_Task objective:_ Line filter on the word "green": copy each matching line from the entries.

_Given entries:_
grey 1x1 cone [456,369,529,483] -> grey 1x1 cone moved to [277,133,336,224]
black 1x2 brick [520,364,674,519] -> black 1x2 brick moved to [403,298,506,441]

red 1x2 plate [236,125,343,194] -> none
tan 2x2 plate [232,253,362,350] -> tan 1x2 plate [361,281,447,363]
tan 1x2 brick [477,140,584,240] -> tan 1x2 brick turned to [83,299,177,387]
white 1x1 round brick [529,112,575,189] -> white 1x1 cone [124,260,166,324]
--
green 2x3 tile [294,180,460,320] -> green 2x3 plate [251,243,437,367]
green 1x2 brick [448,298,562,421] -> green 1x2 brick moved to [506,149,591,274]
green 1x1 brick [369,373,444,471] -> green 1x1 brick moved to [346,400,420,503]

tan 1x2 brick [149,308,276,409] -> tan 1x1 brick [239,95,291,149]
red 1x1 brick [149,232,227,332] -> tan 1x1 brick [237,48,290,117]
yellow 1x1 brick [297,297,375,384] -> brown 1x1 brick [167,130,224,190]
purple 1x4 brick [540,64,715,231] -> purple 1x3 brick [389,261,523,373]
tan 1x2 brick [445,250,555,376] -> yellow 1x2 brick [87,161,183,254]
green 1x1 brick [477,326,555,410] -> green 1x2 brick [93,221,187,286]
==
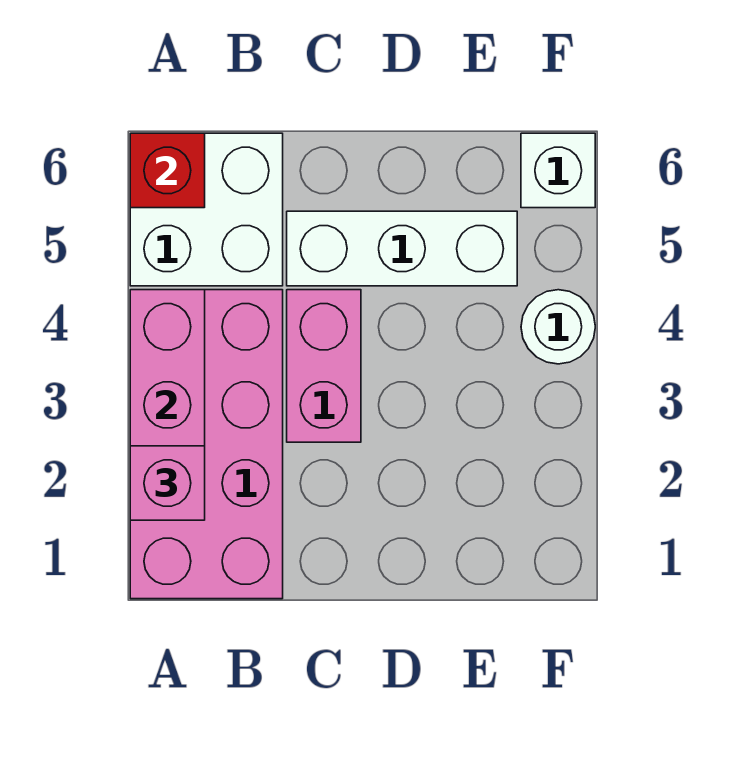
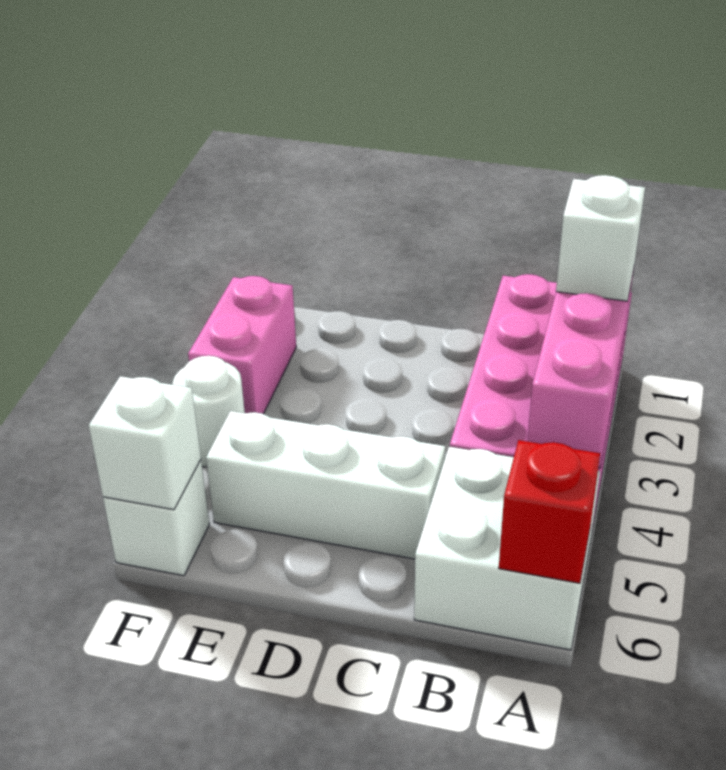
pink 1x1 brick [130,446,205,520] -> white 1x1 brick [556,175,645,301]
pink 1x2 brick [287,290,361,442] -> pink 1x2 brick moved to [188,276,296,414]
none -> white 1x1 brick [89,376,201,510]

_Expected output:_
green 2x3 tile [294,180,460,320] -> green 2x3 plate [251,243,437,367]
green 1x2 brick [448,298,562,421] -> green 1x2 brick moved to [506,149,591,274]
green 1x1 brick [369,373,444,471] -> green 1x1 brick moved to [346,400,420,503]
green 1x1 brick [477,326,555,410] -> green 1x2 brick [93,221,187,286]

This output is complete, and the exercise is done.